Leave out the images and return all the data word for word.
BEGIN Exercise data
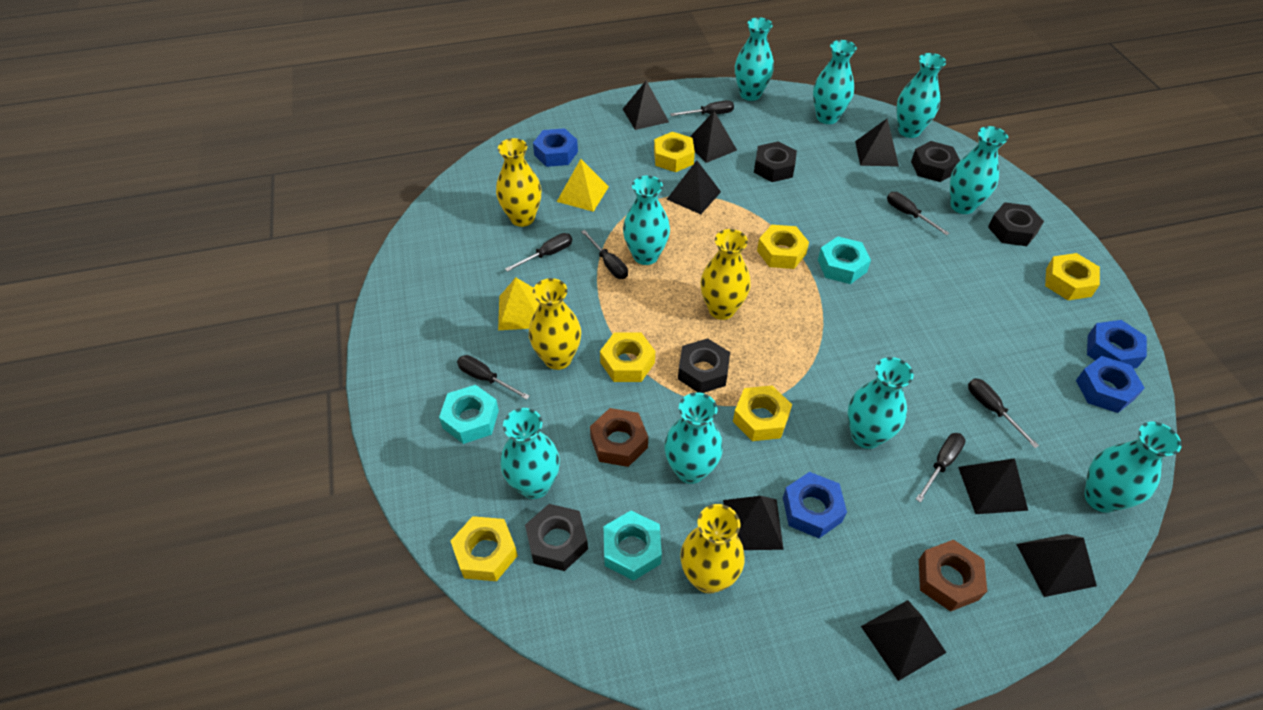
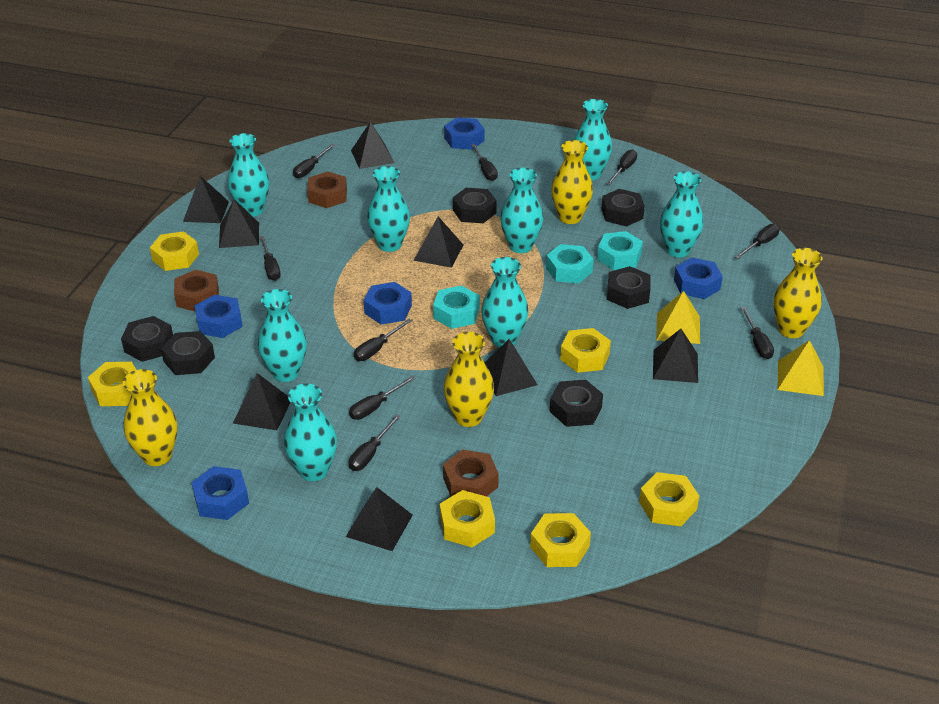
black nut: 5 -> 6
black screwdriver: 7 -> 9
blue nut: 4 -> 5
brown nut: 2 -> 3
turquoise vase: 9 -> 8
END Exercise data
- Expected output:
black nut: 5 -> 6
black screwdriver: 7 -> 9
blue nut: 4 -> 5
brown nut: 2 -> 3
turquoise vase: 9 -> 8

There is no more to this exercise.